▶ **WORKING DATA**
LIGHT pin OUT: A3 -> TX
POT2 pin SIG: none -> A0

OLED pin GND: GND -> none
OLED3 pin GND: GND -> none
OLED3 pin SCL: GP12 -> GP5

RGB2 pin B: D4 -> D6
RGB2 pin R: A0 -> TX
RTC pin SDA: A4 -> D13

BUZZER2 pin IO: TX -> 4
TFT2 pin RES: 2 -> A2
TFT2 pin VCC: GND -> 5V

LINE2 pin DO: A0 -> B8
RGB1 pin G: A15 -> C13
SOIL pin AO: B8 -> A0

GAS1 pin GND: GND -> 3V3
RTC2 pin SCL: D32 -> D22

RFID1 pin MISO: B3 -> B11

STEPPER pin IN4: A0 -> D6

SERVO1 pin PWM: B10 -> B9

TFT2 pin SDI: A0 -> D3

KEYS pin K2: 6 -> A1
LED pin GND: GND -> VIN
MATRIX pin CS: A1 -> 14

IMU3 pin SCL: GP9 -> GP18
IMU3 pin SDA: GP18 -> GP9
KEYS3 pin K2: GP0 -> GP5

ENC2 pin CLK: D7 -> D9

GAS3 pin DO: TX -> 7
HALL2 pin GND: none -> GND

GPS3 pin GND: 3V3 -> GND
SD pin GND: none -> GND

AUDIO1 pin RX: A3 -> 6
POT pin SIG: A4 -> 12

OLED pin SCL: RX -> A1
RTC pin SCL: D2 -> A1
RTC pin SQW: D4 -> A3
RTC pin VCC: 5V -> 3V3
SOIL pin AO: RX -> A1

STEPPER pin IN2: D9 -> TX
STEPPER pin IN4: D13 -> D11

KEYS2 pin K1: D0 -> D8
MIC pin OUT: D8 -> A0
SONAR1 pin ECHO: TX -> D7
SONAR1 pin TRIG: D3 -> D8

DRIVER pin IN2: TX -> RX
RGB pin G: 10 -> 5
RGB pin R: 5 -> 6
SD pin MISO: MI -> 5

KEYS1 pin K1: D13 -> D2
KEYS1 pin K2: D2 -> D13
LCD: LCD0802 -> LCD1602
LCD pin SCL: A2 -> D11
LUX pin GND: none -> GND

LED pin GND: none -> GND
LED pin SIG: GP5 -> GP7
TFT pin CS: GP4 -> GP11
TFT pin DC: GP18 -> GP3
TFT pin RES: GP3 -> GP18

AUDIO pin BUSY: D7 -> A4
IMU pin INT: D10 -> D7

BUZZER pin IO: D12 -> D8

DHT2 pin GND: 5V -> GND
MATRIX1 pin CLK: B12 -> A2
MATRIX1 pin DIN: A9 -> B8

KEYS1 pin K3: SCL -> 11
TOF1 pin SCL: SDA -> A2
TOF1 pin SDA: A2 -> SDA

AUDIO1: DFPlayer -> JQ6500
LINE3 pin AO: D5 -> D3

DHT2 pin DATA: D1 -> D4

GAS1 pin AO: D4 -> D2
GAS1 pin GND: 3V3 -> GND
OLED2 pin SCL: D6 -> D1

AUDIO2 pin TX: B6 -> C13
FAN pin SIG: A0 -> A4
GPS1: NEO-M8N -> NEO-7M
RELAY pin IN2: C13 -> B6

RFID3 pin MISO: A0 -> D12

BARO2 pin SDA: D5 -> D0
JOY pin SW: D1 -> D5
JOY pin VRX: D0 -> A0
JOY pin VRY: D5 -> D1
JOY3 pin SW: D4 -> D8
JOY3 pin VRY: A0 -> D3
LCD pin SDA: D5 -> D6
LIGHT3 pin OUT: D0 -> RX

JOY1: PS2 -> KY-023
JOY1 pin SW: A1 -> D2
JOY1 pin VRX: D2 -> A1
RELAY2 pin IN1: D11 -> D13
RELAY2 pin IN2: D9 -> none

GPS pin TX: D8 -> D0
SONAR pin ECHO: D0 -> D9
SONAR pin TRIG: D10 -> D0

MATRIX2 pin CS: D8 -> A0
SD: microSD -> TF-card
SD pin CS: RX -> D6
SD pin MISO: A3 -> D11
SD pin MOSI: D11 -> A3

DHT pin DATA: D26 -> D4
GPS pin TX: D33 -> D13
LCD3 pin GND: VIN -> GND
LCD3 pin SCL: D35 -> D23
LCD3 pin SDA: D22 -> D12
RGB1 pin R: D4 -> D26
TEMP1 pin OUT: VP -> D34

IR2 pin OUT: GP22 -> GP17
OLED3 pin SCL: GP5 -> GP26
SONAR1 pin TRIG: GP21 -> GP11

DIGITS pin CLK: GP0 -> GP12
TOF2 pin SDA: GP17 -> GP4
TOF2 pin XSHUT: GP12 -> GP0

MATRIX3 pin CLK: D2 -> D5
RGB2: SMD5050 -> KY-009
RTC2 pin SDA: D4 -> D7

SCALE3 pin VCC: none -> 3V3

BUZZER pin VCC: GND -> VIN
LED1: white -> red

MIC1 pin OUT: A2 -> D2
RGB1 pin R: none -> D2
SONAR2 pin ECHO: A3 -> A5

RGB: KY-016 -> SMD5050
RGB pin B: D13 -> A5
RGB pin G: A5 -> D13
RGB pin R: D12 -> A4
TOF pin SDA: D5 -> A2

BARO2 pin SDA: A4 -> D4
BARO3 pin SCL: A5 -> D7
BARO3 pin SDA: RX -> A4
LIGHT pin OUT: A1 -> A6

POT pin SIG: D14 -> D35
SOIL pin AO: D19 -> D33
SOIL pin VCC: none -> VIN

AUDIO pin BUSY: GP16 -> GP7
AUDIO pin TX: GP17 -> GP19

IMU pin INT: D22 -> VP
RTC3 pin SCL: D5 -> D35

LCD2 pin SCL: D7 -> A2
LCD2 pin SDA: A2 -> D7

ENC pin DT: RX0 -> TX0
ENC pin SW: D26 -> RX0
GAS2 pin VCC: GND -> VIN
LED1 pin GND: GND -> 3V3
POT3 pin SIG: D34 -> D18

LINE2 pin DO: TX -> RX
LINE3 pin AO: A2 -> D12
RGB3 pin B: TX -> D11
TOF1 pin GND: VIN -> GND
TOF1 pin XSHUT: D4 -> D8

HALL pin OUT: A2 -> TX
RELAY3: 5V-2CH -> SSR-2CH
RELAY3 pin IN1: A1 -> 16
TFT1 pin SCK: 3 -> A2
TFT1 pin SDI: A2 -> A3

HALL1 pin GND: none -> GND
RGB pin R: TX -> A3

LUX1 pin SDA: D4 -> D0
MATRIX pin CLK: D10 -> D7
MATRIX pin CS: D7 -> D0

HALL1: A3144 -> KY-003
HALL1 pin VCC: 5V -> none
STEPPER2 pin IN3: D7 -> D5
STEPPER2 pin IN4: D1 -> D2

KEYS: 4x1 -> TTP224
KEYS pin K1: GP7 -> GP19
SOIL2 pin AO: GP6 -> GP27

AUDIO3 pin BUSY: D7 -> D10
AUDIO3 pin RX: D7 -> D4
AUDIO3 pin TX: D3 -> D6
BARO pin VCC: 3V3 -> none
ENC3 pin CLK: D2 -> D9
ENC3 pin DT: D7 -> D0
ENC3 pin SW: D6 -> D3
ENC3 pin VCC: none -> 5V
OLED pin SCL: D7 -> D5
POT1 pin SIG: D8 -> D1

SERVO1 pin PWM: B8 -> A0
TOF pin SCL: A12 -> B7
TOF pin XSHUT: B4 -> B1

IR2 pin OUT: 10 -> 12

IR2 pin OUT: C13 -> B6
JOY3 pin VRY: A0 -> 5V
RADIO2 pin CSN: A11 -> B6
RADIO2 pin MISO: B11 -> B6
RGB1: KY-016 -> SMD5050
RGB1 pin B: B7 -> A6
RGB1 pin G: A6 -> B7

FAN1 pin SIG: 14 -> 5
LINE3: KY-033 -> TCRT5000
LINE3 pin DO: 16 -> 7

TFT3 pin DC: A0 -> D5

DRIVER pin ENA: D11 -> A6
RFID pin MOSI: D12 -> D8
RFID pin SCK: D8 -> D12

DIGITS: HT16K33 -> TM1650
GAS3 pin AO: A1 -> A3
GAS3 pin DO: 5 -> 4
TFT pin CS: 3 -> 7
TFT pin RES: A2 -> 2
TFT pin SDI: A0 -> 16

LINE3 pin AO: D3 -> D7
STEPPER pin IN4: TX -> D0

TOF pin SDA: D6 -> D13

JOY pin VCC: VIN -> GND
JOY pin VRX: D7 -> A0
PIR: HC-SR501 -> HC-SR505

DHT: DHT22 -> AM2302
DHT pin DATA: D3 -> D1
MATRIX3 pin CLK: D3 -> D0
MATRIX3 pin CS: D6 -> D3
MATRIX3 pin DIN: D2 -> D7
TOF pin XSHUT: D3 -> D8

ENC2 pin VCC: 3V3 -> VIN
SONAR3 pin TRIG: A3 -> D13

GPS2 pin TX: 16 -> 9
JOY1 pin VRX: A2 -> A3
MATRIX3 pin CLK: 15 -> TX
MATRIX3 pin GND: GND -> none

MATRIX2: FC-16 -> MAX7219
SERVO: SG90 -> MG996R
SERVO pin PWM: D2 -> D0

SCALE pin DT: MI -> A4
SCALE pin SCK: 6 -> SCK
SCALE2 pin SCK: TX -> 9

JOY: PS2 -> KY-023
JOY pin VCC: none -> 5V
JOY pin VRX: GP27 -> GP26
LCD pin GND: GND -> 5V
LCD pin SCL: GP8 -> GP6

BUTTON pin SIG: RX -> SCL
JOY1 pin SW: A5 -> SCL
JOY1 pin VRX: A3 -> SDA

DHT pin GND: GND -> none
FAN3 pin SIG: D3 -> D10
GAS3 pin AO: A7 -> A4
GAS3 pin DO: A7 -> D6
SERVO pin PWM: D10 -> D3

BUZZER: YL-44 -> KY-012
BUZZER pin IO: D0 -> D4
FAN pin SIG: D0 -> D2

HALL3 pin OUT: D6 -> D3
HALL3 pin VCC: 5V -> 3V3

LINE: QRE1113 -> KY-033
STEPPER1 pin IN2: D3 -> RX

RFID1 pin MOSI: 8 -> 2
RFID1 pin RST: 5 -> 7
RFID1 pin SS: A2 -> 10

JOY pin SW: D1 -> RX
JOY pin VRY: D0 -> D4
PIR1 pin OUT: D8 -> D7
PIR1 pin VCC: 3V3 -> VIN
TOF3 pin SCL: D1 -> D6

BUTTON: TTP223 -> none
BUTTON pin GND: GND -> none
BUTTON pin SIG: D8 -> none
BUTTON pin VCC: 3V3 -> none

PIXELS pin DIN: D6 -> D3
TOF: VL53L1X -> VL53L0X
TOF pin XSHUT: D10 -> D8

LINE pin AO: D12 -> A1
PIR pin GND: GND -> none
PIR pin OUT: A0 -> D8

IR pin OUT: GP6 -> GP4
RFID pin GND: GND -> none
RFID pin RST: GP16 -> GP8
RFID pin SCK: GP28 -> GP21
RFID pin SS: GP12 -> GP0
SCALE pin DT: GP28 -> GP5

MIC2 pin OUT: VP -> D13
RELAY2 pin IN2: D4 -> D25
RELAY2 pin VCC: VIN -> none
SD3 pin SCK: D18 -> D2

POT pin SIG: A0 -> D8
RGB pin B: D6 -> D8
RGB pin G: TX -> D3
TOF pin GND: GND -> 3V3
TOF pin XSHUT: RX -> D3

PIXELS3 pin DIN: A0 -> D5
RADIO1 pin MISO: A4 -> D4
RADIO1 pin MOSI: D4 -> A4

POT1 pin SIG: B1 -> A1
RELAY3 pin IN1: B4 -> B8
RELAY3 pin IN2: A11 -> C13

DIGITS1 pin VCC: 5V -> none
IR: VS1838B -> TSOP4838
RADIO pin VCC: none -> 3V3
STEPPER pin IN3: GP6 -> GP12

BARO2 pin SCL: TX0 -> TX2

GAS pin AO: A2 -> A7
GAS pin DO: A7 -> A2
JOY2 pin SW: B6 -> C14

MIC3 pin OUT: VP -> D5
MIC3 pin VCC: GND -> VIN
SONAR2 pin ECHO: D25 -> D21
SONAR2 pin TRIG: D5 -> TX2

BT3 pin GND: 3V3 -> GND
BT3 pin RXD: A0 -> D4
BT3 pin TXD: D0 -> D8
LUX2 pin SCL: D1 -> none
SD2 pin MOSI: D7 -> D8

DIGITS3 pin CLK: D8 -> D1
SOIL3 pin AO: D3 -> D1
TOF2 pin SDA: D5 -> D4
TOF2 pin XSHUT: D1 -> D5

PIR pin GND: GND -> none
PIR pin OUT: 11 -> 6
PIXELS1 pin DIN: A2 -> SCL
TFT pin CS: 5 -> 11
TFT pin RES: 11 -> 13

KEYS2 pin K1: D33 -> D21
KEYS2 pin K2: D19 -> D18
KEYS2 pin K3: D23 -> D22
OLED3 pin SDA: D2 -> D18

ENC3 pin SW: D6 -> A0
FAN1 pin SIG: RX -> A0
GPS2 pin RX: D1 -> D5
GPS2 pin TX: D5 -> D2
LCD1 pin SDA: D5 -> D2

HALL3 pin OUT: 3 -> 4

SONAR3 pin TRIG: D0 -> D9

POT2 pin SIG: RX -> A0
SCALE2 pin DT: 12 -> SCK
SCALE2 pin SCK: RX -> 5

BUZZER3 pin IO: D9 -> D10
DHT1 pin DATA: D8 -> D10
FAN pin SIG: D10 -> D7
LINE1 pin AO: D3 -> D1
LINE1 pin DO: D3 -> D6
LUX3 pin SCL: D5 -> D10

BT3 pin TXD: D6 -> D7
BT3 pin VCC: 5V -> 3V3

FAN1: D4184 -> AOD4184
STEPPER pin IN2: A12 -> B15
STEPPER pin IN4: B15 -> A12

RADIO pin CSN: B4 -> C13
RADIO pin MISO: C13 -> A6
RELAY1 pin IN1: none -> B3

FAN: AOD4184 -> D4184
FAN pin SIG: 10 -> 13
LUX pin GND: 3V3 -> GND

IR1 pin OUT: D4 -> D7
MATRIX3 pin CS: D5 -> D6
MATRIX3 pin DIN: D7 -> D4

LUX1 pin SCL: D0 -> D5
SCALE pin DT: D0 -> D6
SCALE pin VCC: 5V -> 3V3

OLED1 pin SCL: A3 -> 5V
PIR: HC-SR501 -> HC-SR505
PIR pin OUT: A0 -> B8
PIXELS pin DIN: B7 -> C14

▶ **DIRECTIONS FOR THIS TASK**
All that belongs in your answer is the stretch of entries above from the line with "SONAR pin TRIG: D10 -> D0" through the line with "TFT1 pin SDI: A2 -> A3", printed exactly.

▶ **ANSWER FOR THE TASK**
SONAR pin TRIG: D10 -> D0

MATRIX2 pin CS: D8 -> A0
SD: microSD -> TF-card
SD pin CS: RX -> D6
SD pin MISO: A3 -> D11
SD pin MOSI: D11 -> A3

DHT pin DATA: D26 -> D4
GPS pin TX: D33 -> D13
LCD3 pin GND: VIN -> GND
LCD3 pin SCL: D35 -> D23
LCD3 pin SDA: D22 -> D12
RGB1 pin R: D4 -> D26
TEMP1 pin OUT: VP -> D34

IR2 pin OUT: GP22 -> GP17
OLED3 pin SCL: GP5 -> GP26
SONAR1 pin TRIG: GP21 -> GP11

DIGITS pin CLK: GP0 -> GP12
TOF2 pin SDA: GP17 -> GP4
TOF2 pin XSHUT: GP12 -> GP0

MATRIX3 pin CLK: D2 -> D5
RGB2: SMD5050 -> KY-009
RTC2 pin SDA: D4 -> D7

SCALE3 pin VCC: none -> 3V3

BUZZER pin VCC: GND -> VIN
LED1: white -> red

MIC1 pin OUT: A2 -> D2
RGB1 pin R: none -> D2
SONAR2 pin ECHO: A3 -> A5

RGB: KY-016 -> SMD5050
RGB pin B: D13 -> A5
RGB pin G: A5 -> D13
RGB pin R: D12 -> A4
TOF pin SDA: D5 -> A2

BARO2 pin SDA: A4 -> D4
BARO3 pin SCL: A5 -> D7
BARO3 pin SDA: RX -> A4
LIGHT pin OUT: A1 -> A6

POT pin SIG: D14 -> D35
SOIL pin AO: D19 -> D33
SOIL pin VCC: none -> VIN

AUDIO pin BUSY: GP16 -> GP7
AUDIO pin TX: GP17 -> GP19

IMU pin INT: D22 -> VP
RTC3 pin SCL: D5 -> D35

LCD2 pin SCL: D7 -> A2
LCD2 pin SDA: A2 -> D7

ENC pin DT: RX0 -> TX0
ENC pin SW: D26 -> RX0
GAS2 pin VCC: GND -> VIN
LED1 pin GND: GND -> 3V3
POT3 pin SIG: D34 -> D18

LINE2 pin DO: TX -> RX
LINE3 pin AO: A2 -> D12
RGB3 pin B: TX -> D11
TOF1 pin GND: VIN -> GND
TOF1 pin XSHUT: D4 -> D8

HALL pin OUT: A2 -> TX
RELAY3: 5V-2CH -> SSR-2CH
RELAY3 pin IN1: A1 -> 16
TFT1 pin SCK: 3 -> A2
TFT1 pin SDI: A2 -> A3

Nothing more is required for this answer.